* _Data_
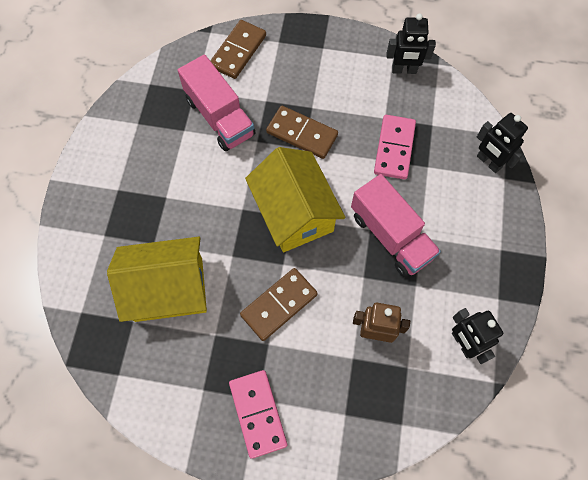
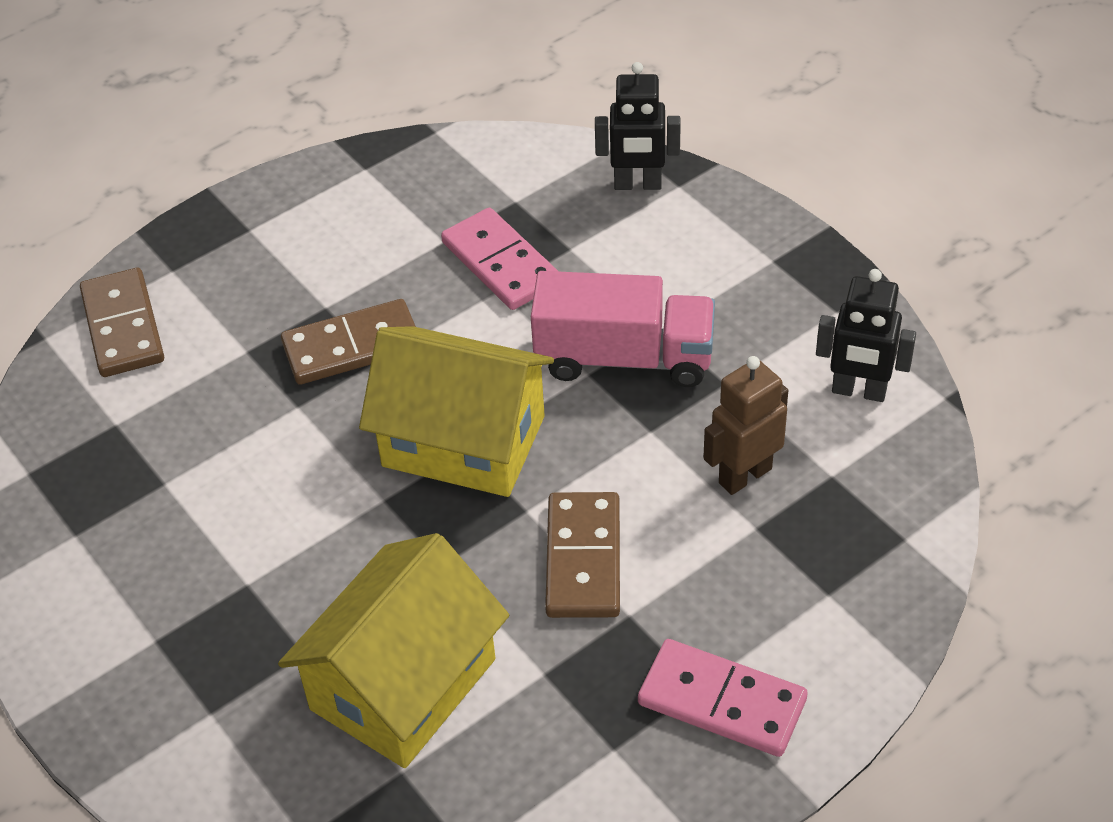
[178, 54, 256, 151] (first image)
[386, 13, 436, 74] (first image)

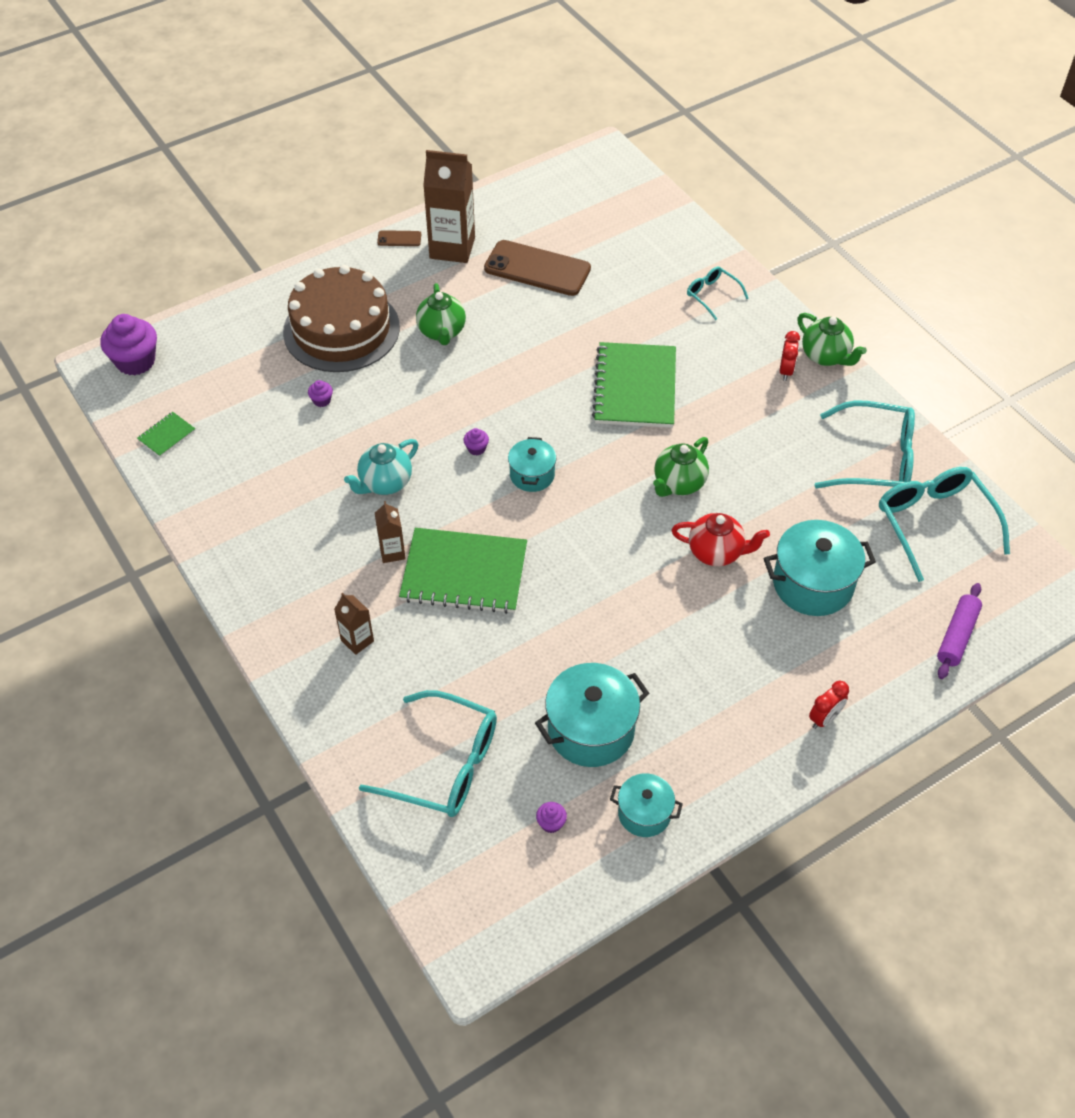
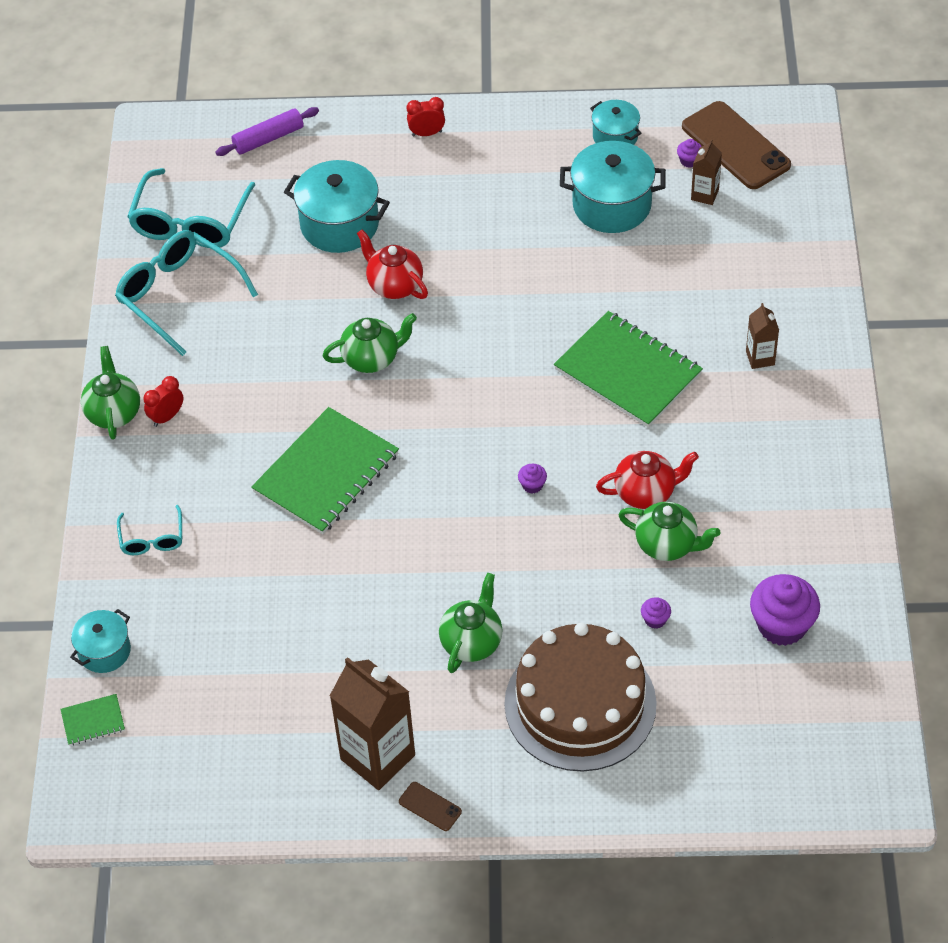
[750, 574, 820, 646]
[60, 694, 125, 746]
[596, 451, 699, 509]
[359, 690, 497, 817] (first image)
[691, 139, 722, 205]
[682, 101, 791, 189]
[70, 609, 131, 673]
[618, 502, 720, 561]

* _What is required_
Return the records above exactly, without the pictures.

* _Response_
[178, 54, 256, 151] (first image)
[386, 13, 436, 74] (first image)

[750, 574, 820, 646]
[60, 694, 125, 746]
[596, 451, 699, 509]
[359, 690, 497, 817] (first image)
[691, 139, 722, 205]
[682, 101, 791, 189]
[70, 609, 131, 673]
[618, 502, 720, 561]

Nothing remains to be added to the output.